■ **ACTIVITY**:
Please find how many lines of the data contain the string "brick", and respond with that number only.

■ **PROVIDED MATERIAL**:
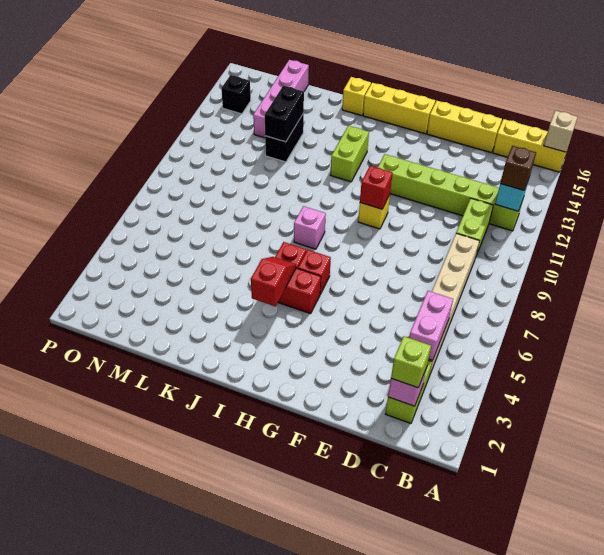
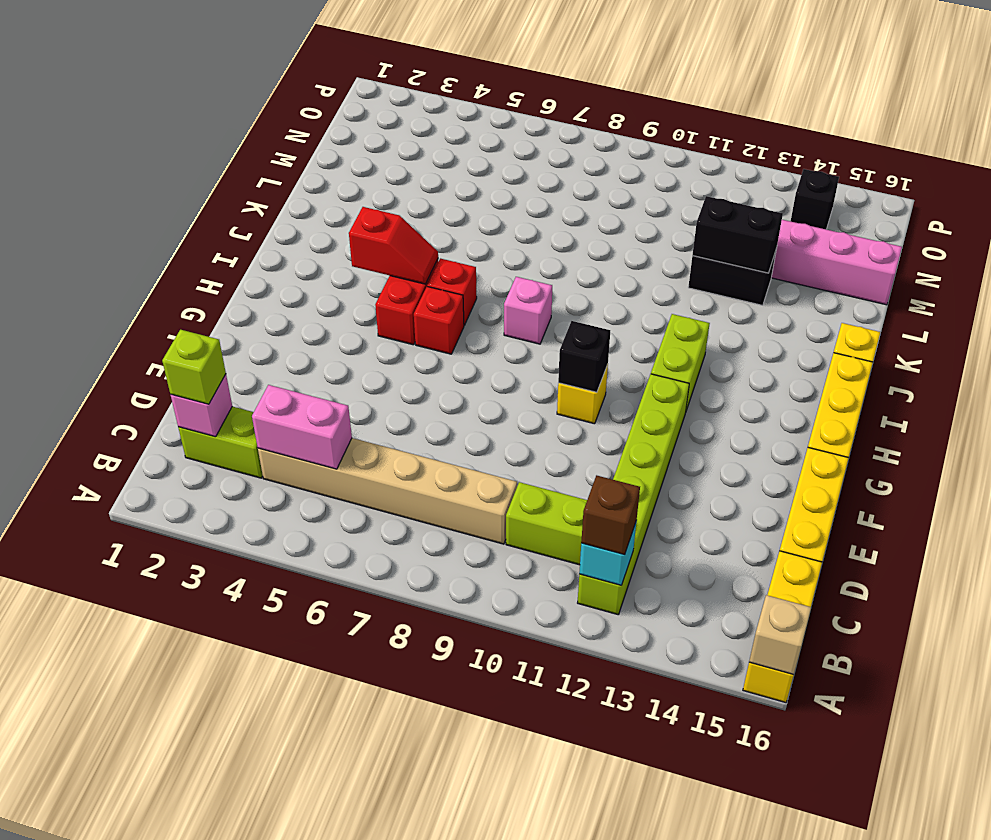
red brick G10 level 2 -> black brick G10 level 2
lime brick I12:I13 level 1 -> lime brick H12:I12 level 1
==
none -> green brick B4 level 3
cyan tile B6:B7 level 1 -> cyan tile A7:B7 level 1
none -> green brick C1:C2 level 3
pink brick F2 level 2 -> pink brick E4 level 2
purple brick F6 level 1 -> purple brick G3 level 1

■ **ANSWER TO THE EXERCISE**:
6